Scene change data
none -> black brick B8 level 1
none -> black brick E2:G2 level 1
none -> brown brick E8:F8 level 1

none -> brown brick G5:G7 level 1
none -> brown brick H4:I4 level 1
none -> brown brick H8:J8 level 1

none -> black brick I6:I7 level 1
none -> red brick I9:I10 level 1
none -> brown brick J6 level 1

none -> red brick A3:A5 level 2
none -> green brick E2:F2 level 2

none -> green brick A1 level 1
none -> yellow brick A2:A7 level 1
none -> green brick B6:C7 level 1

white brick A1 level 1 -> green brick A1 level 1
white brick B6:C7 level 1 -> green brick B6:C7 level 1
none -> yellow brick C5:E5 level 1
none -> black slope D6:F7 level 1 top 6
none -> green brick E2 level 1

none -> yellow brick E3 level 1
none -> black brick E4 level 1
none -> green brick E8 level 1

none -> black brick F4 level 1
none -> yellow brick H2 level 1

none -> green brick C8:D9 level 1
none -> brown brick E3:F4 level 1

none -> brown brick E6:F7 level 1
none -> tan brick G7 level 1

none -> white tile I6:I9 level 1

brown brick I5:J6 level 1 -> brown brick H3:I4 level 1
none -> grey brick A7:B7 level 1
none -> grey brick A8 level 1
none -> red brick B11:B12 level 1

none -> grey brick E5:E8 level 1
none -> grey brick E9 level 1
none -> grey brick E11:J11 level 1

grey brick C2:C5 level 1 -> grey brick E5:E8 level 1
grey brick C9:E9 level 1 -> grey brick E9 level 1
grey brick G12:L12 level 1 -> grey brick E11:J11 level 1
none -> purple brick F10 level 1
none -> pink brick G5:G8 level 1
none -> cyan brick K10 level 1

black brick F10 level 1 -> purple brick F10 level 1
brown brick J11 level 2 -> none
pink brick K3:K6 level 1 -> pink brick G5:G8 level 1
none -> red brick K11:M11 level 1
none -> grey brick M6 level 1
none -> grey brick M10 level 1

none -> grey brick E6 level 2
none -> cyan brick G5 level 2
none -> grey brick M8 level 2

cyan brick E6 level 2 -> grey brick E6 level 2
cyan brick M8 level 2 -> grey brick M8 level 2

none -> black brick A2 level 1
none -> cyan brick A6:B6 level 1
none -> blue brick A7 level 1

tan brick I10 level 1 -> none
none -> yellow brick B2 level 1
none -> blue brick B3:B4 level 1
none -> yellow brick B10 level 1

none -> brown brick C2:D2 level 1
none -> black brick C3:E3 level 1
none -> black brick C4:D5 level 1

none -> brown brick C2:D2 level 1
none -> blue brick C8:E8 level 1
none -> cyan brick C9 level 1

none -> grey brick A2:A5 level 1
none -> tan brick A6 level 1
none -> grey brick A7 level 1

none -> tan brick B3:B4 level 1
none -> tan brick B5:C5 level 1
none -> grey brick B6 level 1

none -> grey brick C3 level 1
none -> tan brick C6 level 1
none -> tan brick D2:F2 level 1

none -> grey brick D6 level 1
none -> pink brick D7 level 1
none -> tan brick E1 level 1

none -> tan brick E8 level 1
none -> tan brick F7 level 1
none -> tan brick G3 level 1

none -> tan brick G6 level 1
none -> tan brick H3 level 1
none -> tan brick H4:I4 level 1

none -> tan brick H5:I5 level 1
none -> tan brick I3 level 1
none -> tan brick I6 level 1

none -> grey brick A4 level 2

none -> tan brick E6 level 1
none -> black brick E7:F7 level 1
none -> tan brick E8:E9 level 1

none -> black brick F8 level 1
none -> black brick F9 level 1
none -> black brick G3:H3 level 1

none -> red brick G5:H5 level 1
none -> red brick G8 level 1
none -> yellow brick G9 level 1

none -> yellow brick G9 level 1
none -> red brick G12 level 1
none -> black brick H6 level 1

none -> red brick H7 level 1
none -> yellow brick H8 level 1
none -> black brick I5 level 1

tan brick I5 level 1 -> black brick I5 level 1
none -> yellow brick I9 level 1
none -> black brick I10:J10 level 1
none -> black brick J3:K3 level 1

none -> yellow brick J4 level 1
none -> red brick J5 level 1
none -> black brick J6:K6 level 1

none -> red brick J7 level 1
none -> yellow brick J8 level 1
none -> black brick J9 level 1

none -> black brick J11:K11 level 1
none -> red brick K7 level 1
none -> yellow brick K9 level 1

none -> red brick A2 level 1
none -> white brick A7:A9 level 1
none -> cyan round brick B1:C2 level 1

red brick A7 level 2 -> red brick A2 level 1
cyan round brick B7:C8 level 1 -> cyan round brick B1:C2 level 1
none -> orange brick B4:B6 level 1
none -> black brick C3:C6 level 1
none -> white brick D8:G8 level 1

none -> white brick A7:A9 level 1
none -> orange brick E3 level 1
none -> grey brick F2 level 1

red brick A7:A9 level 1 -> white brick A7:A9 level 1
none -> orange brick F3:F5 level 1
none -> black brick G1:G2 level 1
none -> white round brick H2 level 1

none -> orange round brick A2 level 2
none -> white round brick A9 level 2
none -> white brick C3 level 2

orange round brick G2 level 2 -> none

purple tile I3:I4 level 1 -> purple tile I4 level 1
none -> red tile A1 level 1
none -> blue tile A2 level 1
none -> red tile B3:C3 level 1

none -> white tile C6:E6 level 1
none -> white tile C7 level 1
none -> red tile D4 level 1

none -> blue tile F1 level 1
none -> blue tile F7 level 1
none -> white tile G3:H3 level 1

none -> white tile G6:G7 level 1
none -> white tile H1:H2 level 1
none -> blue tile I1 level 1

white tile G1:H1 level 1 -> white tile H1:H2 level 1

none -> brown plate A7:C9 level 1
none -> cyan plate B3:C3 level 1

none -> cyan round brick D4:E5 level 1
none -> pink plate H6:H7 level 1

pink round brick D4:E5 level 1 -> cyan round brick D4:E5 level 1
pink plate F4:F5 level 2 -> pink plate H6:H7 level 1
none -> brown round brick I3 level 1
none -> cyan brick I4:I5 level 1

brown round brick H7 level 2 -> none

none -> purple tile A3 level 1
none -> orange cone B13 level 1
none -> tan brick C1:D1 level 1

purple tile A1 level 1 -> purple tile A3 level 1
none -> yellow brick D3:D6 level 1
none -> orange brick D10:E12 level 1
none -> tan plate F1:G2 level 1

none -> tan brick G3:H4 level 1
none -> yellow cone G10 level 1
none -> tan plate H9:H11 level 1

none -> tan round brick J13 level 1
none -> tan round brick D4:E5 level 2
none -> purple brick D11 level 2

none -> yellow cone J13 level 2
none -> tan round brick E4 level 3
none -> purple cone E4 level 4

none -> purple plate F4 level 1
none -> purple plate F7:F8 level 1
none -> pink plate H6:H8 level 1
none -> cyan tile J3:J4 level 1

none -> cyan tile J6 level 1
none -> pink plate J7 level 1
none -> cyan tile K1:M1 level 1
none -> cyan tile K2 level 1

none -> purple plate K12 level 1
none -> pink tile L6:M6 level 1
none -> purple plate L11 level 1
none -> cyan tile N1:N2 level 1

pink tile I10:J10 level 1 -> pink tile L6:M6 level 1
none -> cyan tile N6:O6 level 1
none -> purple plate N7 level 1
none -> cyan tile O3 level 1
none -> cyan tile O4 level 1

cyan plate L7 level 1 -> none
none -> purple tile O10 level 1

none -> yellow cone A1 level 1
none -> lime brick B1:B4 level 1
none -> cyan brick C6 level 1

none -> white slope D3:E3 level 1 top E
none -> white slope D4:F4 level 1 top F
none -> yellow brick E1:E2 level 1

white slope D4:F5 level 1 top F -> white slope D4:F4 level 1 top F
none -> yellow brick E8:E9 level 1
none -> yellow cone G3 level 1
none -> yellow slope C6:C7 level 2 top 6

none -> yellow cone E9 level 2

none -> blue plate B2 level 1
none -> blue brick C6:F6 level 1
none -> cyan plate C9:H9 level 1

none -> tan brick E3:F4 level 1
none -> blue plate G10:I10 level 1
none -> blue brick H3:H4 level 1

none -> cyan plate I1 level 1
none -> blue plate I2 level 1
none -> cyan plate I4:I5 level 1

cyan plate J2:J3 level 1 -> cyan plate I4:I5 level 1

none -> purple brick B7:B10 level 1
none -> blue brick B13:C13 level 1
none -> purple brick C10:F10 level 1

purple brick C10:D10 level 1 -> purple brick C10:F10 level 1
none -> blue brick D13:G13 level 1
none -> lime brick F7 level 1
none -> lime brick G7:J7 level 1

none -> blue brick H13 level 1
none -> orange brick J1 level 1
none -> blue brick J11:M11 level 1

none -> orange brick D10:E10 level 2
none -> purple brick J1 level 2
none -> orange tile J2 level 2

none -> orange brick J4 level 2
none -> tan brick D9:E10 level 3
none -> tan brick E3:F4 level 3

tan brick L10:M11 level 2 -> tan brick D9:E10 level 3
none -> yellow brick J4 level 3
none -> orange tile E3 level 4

* **Your assignment**
From the records above, retype only the lines starting at the line that contains "none -> red brick I9:I10 level 1" and ending at the line that contains "white brick A1", both included.

* **Solution to this exercise**
none -> red brick I9:I10 level 1
none -> brown brick J6 level 1

none -> red brick A3:A5 level 2
none -> green brick E2:F2 level 2

none -> green brick A1 level 1
none -> yellow brick A2:A7 level 1
none -> green brick B6:C7 level 1

white brick A1 level 1 -> green brick A1 level 1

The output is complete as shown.